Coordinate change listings
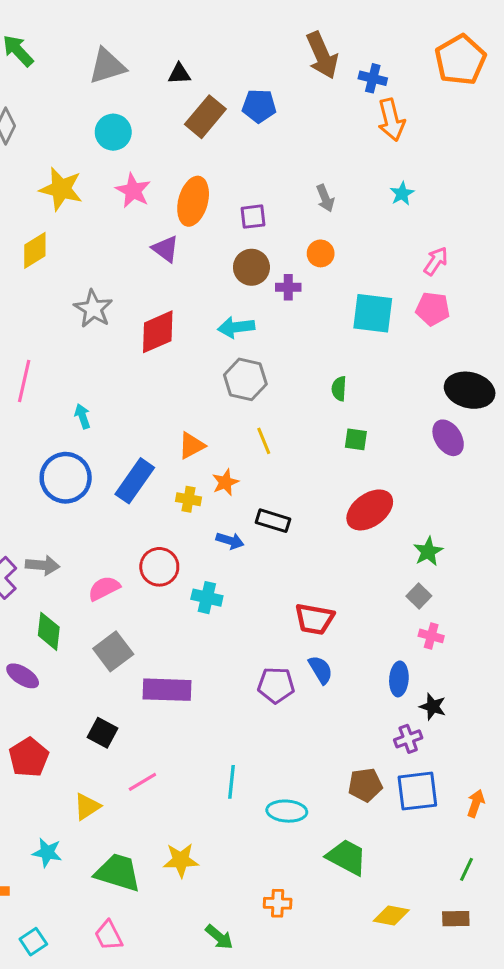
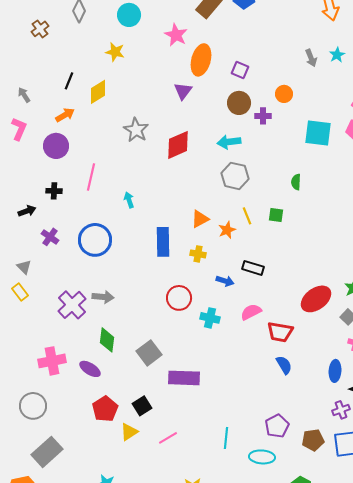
cyan circle: (113, 132) -> (129, 15), moved
yellow star: (61, 189) -> (115, 52), size x0.7
pink star: (133, 190) -> (176, 35), moved
gray arrow: (325, 198) -> (311, 58), moved
purple square: (253, 217) -> (240, 70), turned 30
purple triangle: (165, 249) -> (183, 91), turned 30
green square: (356, 439) -> (276, 215), moved
blue circle: (66, 478) -> (95, 240), moved
blue rectangle: (135, 481) -> (163, 242), turned -36
orange star: (225, 482) -> (227, 230), moved
red ellipse: (370, 510) -> (316, 299), moved
pink semicircle: (104, 588) -> (251, 312), moved
purple pentagon: (276, 685) -> (277, 426), moved, turned -30
black square: (102, 733) -> (142, 406), turned 30
red pentagon: (29, 757) -> (105, 409), moved
yellow triangle: (87, 806) -> (129, 432), moved

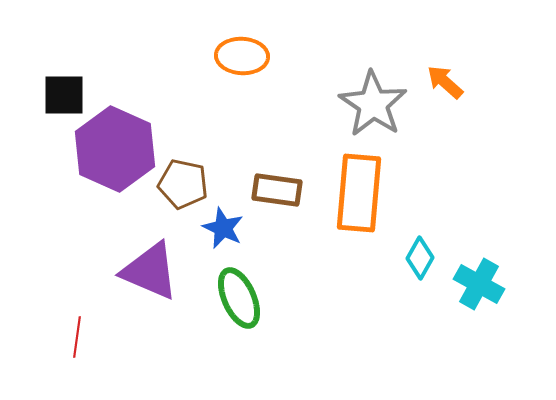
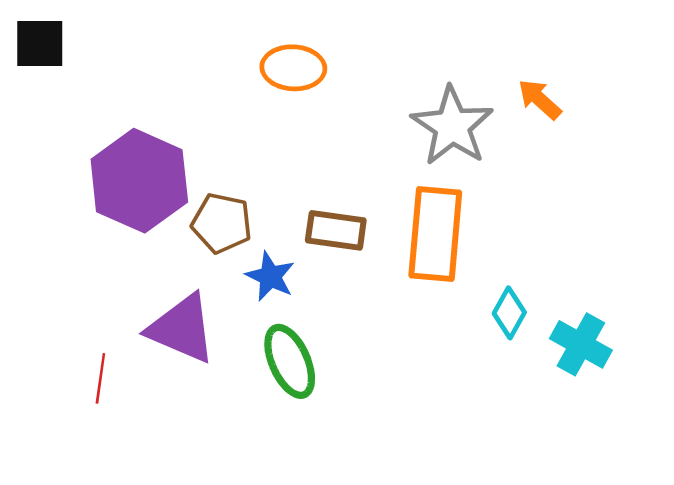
black square: (64, 95) -> (40, 44), moved
red line: (77, 337) -> (100, 378), moved

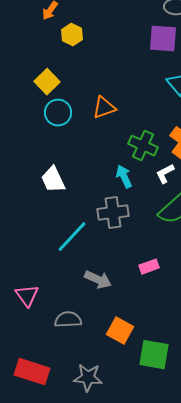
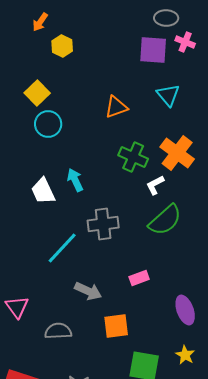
orange triangle: (104, 108) -> (116, 107), moved
cyan arrow: (124, 177) -> (75, 180), moved
orange square: (120, 331) -> (116, 326), moved, turned -36

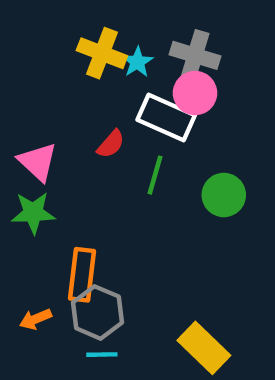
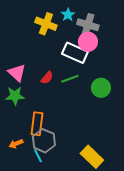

## Task prompt:
Reproduce nothing but the lines from the line containing "blue circle: (66, 478) -> (95, 240), moved" through the last line of the data above, exactly as written and without pictures.

## Solution for this exercise:
blue circle: (66, 478) -> (95, 240), moved
blue rectangle: (135, 481) -> (163, 242), turned -36
orange star: (225, 482) -> (227, 230), moved
red ellipse: (370, 510) -> (316, 299), moved
pink semicircle: (104, 588) -> (251, 312), moved
purple pentagon: (276, 685) -> (277, 426), moved, turned -30
black square: (102, 733) -> (142, 406), turned 30
red pentagon: (29, 757) -> (105, 409), moved
yellow triangle: (87, 806) -> (129, 432), moved

black square: (64, 95) -> (40, 44), moved
red line: (77, 337) -> (100, 378), moved

orange triangle: (104, 108) -> (116, 107), moved
cyan arrow: (124, 177) -> (75, 180), moved
orange square: (120, 331) -> (116, 326), moved, turned -36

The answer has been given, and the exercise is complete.